**WRITTEN TASK:**
Print the data verbatim. Leave every image out.

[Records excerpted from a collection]
Start of Block
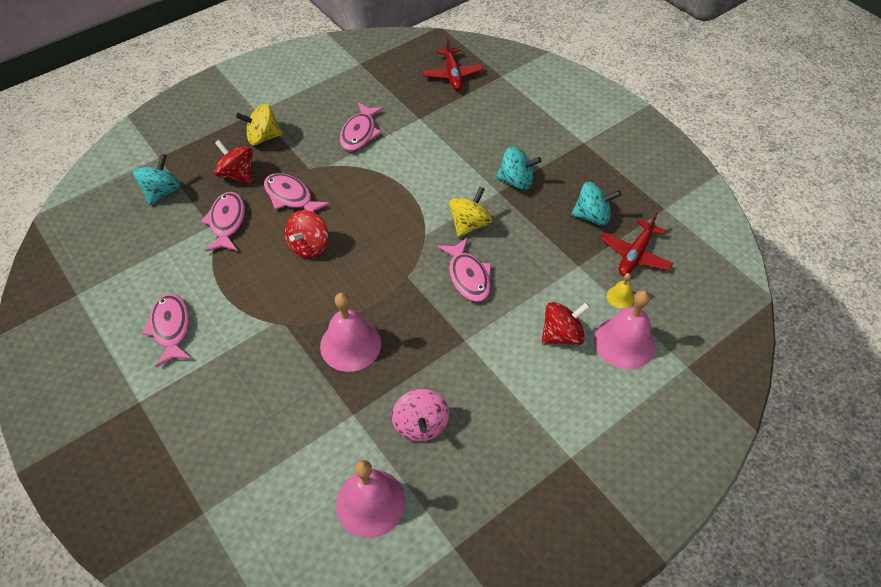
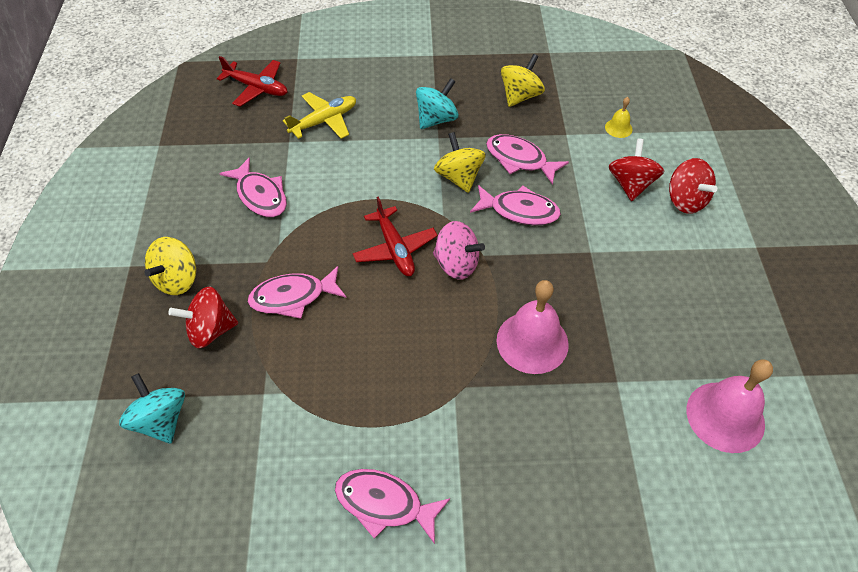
camera: 55 degrees left, 0 degrees up
(227, 222) = (273, 374): pink fish -> pink fish (520, 160)
(309, 246) = (376, 314): red spinning top -> red spinning top (685, 200)
(421, 425) = (662, 333): pink spinning top -> pink spinning top (456, 264)
(455, 124) = (324, 121): none -> yellow plane
(592, 216) = (520, 96): turquoise spinning top -> yellow spinning top
(624, 342) = (665, 151): pink bell -> none
(635, 254) = (582, 95): red plane -> red plane (395, 249)

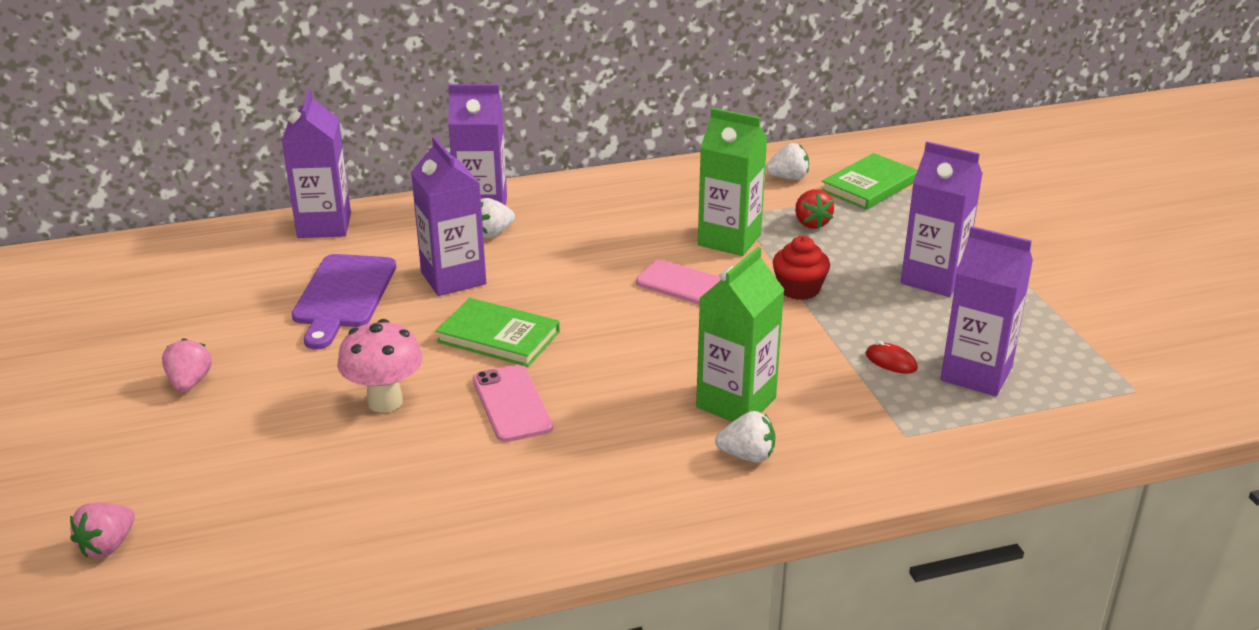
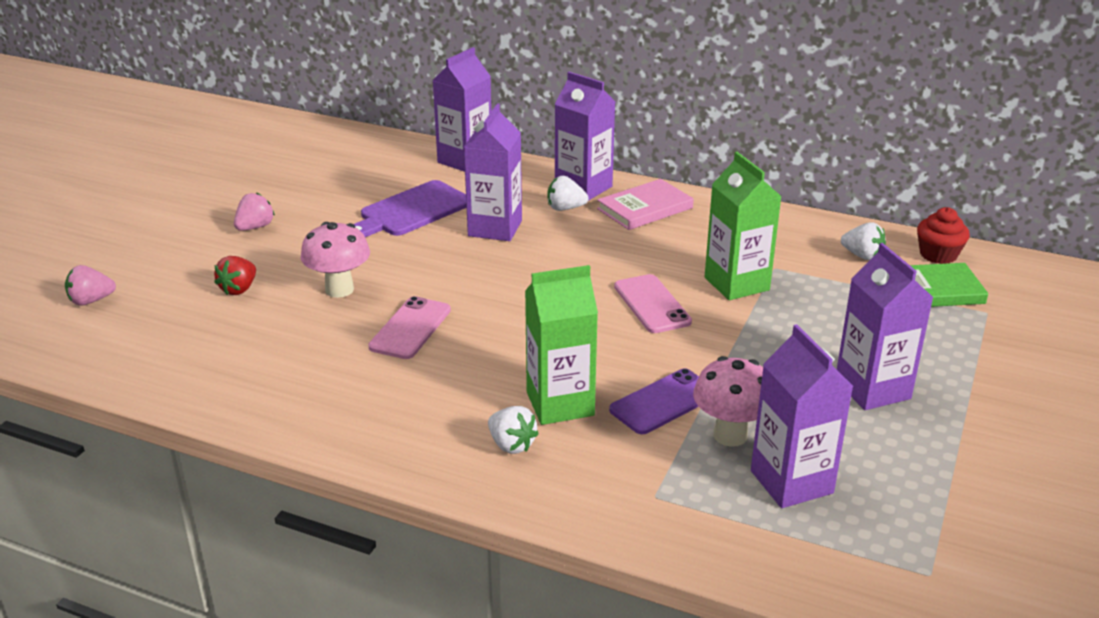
camera: 40 degrees right, 0 degrees up
(498, 337) = (467, 280): green book -> none
(564, 206) = (645, 208): none -> pink book
(799, 289) = (738, 345): red cupcake -> red cupcake (938, 255)
(810, 360) = (664, 402): none -> purple phone
(811, 223) = (827, 299): red strawberry -> red strawberry (239, 289)
(891, 361) = (730, 435): red mouse -> pink mushroom

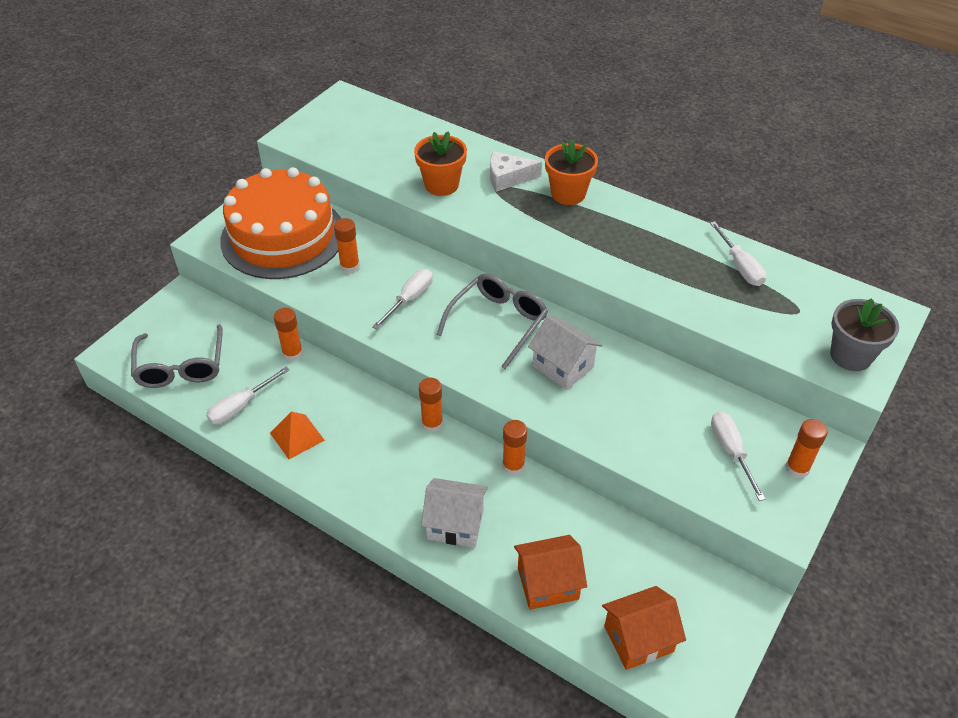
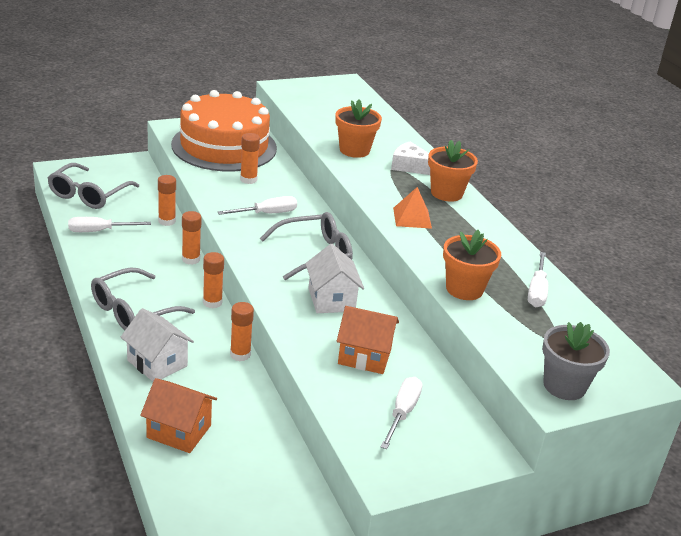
camera: 30 degrees right, 15 degrees down
(297, 436) = (114, 263): orange pyramid -> orange pyramid (412, 218)
(373, 480) = (132, 310): none -> grey glasses
(638, 639) = (204, 502): orange house -> orange house (364, 356)
(689, 299) = (464, 289): none -> orange flower pot
(797, 468) = (447, 452): orange glue stick -> orange glue stick (191, 259)

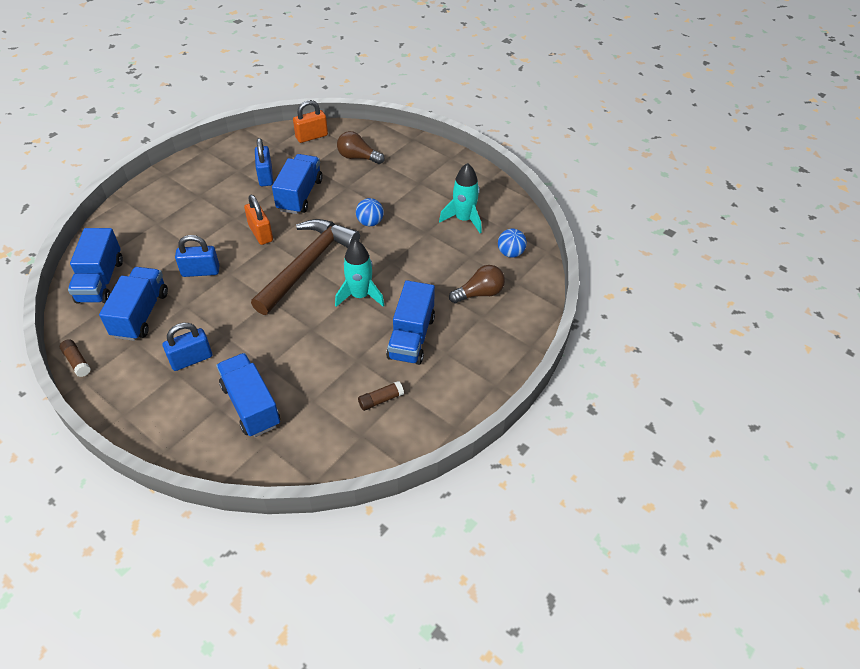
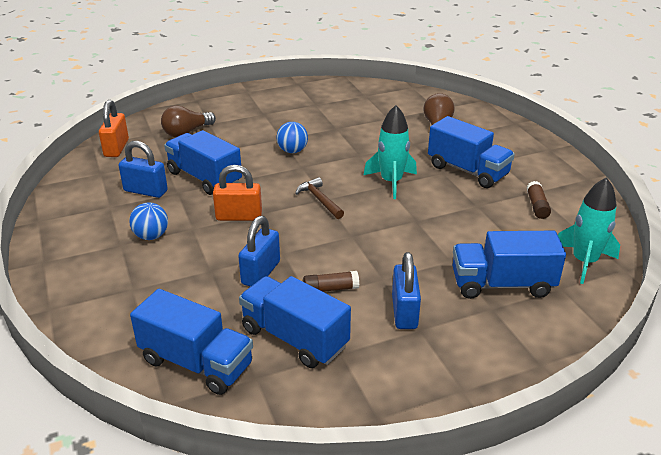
camera: 60 degrees left, 15 degrees down
(77, 362) = (339, 417): brown glue stick -> brown glue stick (330, 289)
(307, 265) = (319, 200): brown hammer -> brown hammer, size x0.42
(464, 219) = (337, 108): turquoise rocket -> turquoise rocket (584, 262)
(510, 253) = (400, 101): blue ball -> blue ball (151, 236)

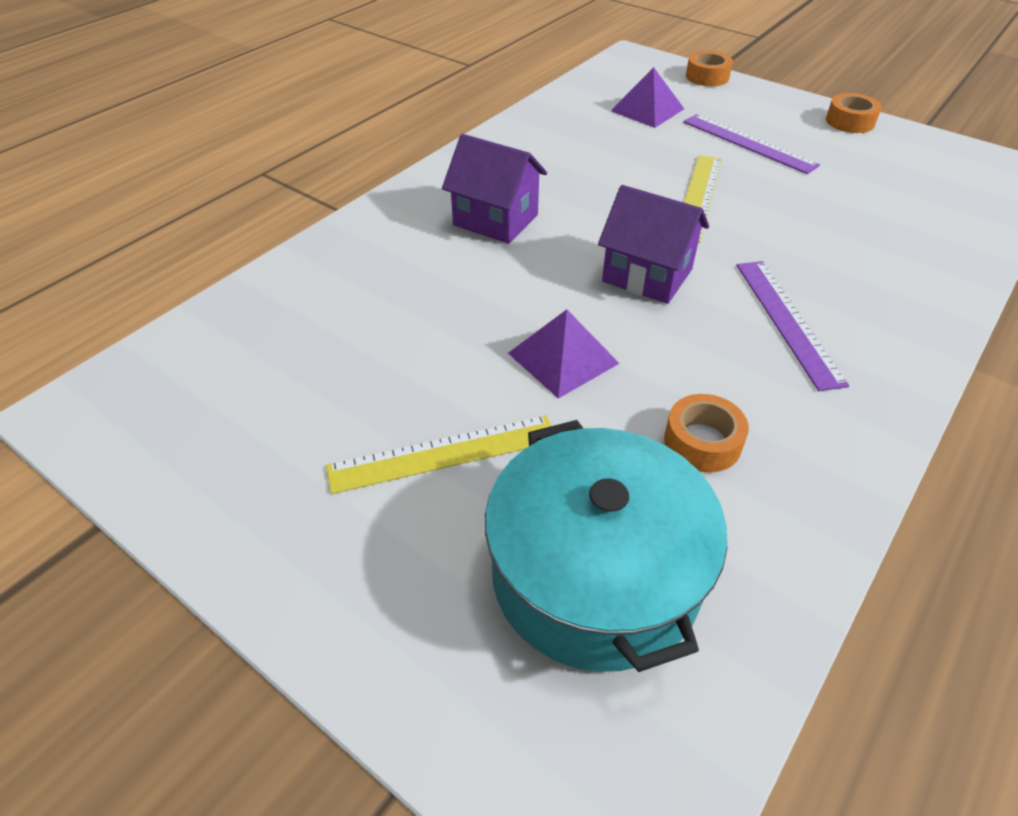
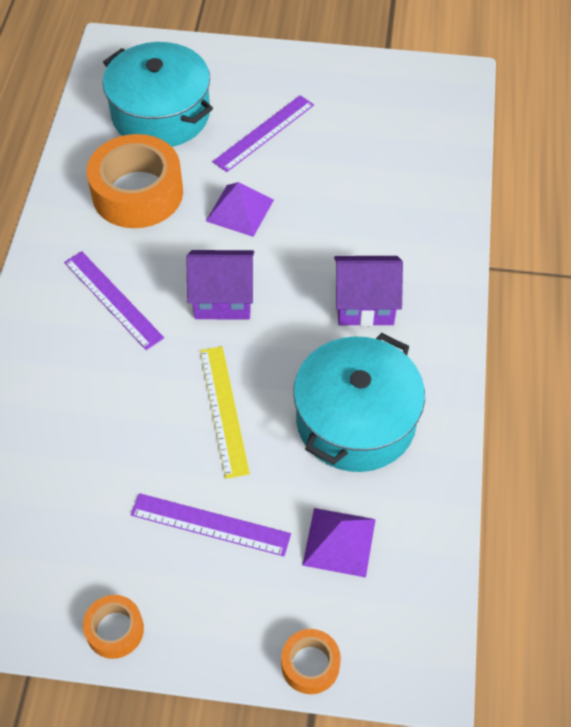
camera: 150 degrees right, 10 degrees up
(443, 453) = (264, 133): yellow ruler -> purple ruler
(579, 156) = (355, 420): none -> turquoise pot
(702, 442) = (137, 193): orange tape -> orange tape, size x2.05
End of Block
**OUTPUT OF THE TASK:**
camera: 55 degrees left, 0 degrees up
(227, 222) = (273, 374): pink fish -> pink fish (520, 160)
(309, 246) = (376, 314): red spinning top -> red spinning top (685, 200)
(421, 425) = (662, 333): pink spinning top -> pink spinning top (456, 264)
(455, 124) = (324, 121): none -> yellow plane
(592, 216) = (520, 96): turquoise spinning top -> yellow spinning top
(624, 342) = (665, 151): pink bell -> none
(635, 254) = (582, 95): red plane -> red plane (395, 249)

camera: 40 degrees right, 0 degrees up
(498, 337) = (467, 280): green book -> none
(564, 206) = (645, 208): none -> pink book
(799, 289) = (738, 345): red cupcake -> red cupcake (938, 255)
(810, 360) = (664, 402): none -> purple phone
(811, 223) = (827, 299): red strawberry -> red strawberry (239, 289)
(891, 361) = (730, 435): red mouse -> pink mushroom

camera: 30 degrees right, 15 degrees down
(297, 436) = (114, 263): orange pyramid -> orange pyramid (412, 218)
(373, 480) = (132, 310): none -> grey glasses
(638, 639) = (204, 502): orange house -> orange house (364, 356)
(689, 299) = (464, 289): none -> orange flower pot
(797, 468) = (447, 452): orange glue stick -> orange glue stick (191, 259)

camera: 60 degrees left, 15 degrees down
(77, 362) = (339, 417): brown glue stick -> brown glue stick (330, 289)
(307, 265) = (319, 200): brown hammer -> brown hammer, size x0.42
(464, 219) = (337, 108): turquoise rocket -> turquoise rocket (584, 262)
(510, 253) = (400, 101): blue ball -> blue ball (151, 236)

camera: 150 degrees right, 10 degrees up
(443, 453) = (264, 133): yellow ruler -> purple ruler
(579, 156) = (355, 420): none -> turquoise pot
(702, 442) = (137, 193): orange tape -> orange tape, size x2.05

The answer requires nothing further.